Top of Study material

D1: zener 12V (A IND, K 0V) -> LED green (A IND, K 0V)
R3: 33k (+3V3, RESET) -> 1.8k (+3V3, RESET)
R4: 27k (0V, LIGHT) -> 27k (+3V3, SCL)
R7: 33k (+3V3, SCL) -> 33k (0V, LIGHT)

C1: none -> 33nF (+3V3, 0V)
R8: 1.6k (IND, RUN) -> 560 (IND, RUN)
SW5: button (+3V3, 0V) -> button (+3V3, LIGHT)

Bottom of Study material
Top of Study material

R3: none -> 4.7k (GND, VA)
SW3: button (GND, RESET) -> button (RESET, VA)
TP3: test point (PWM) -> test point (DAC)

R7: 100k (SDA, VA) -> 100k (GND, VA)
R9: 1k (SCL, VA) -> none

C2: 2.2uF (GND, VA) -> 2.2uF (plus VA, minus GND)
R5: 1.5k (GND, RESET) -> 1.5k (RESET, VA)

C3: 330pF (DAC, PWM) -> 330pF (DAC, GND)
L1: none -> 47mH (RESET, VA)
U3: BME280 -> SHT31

Bottom of Study material

Problem statement
Word for word, restate the lines of the data above that fall between the line holding "R3: 33k (+3V3, RESET) -> 1.8k (+3V3, RESET)" and the line holding "SW5: button (+3V3, 0V)", inclusive, and no other lines.

Solution to the problem
R3: 33k (+3V3, RESET) -> 1.8k (+3V3, RESET)
R4: 27k (0V, LIGHT) -> 27k (+3V3, SCL)
R7: 33k (+3V3, SCL) -> 33k (0V, LIGHT)

C1: none -> 33nF (+3V3, 0V)
R8: 1.6k (IND, RUN) -> 560 (IND, RUN)
SW5: button (+3V3, 0V) -> button (+3V3, LIGHT)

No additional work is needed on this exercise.